▶ INSTRUCTIONS TO FOLLOW:
The answer must consist of each line below that contains the string "none".

[[ DATA SECTION open ]]

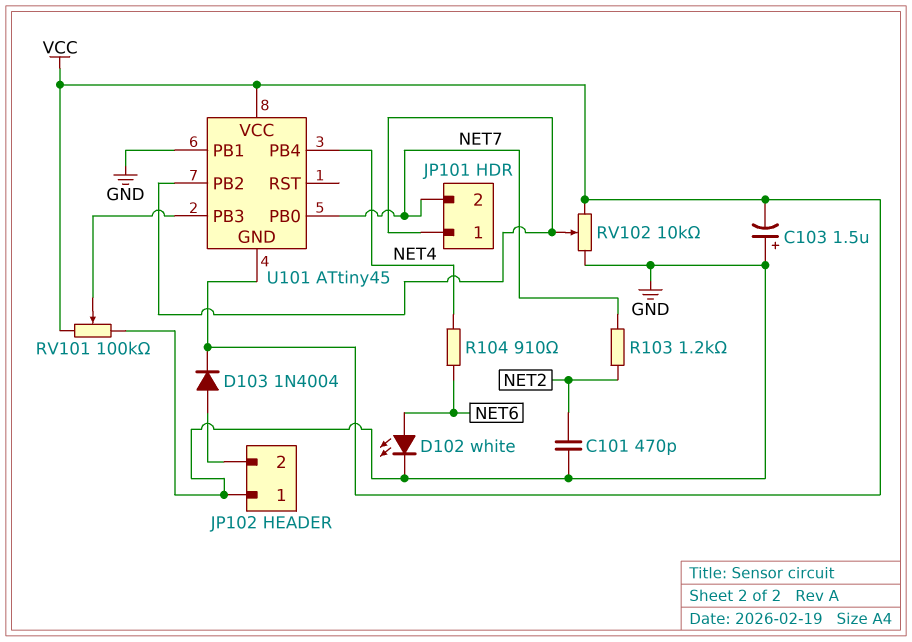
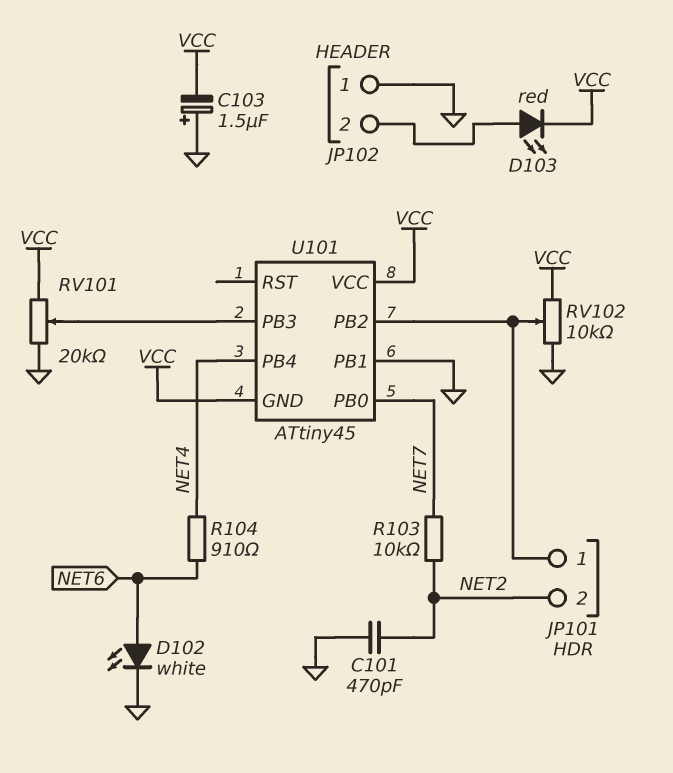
D103: diode 1N4004 (A JP102/2, K VCC) -> LED red (A JP102/2, K VCC)
JP101 pin 2: NET7 -> NET2
R103: 1.2k (NET2, NET7) -> 10k (NET2, NET7)
RV101: 100k (GND, VCC, wiper U101/PB3) -> 20k (GND, VCC, wiper U101/PB3)

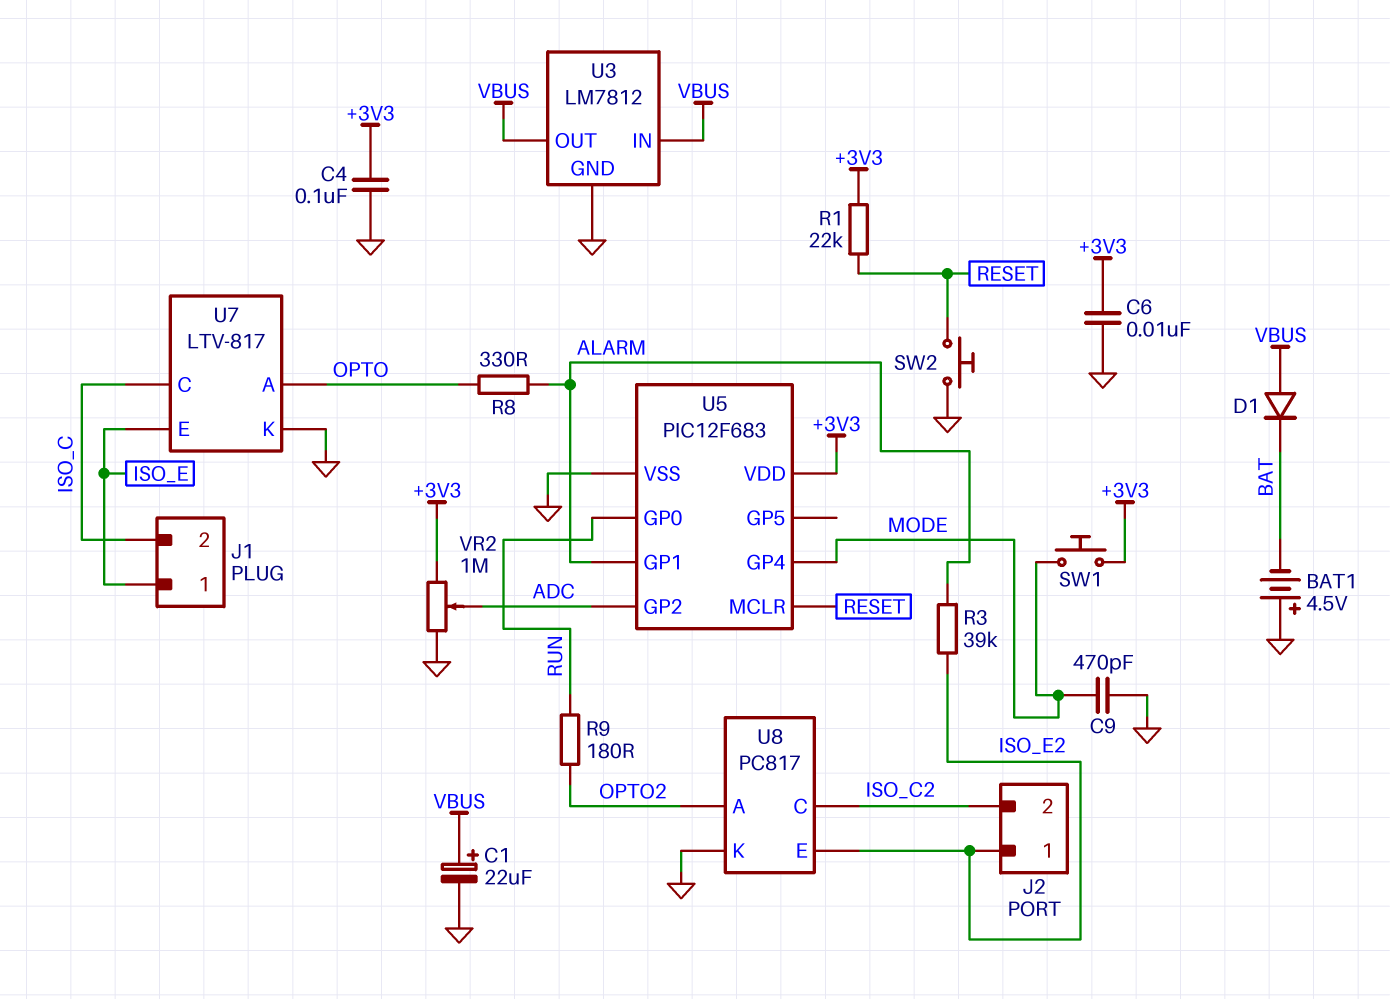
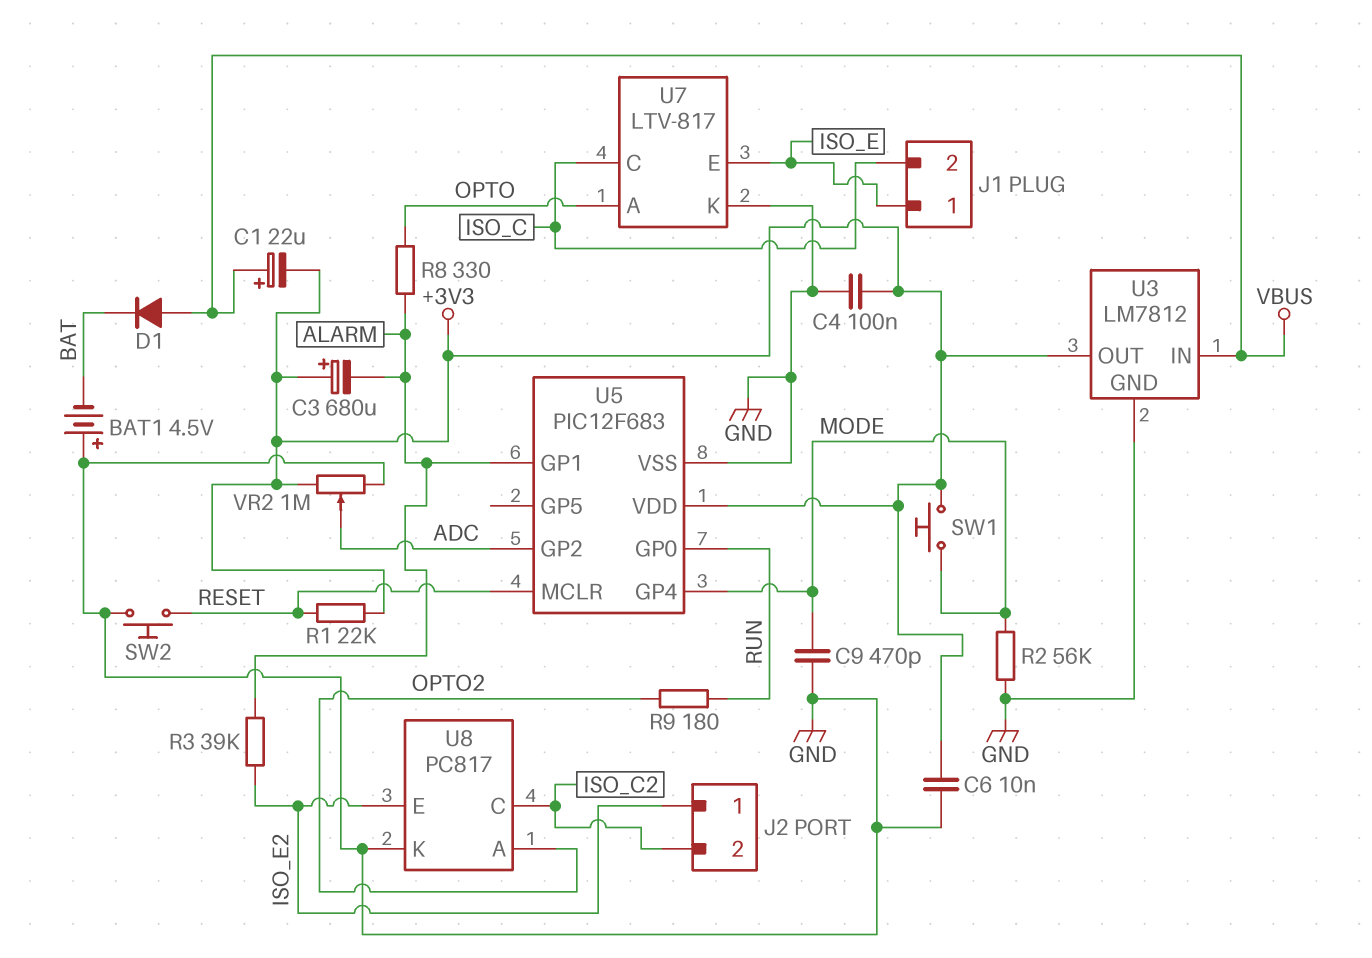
C1: 22uF (plus VBUS, minus GND) -> 22uF (plus VBUS, minus +3V3)
C3: none -> 680uF (plus +3V3, minus ALARM)
R2: none -> 56k (GND, MODE)
U3 pin OUT: VBUS -> +3V3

[[ DATA SECTION closed ]]

▶ SOLVED PROBLEM:
C3: none -> 680uF (plus +3V3, minus ALARM)
R2: none -> 56k (GND, MODE)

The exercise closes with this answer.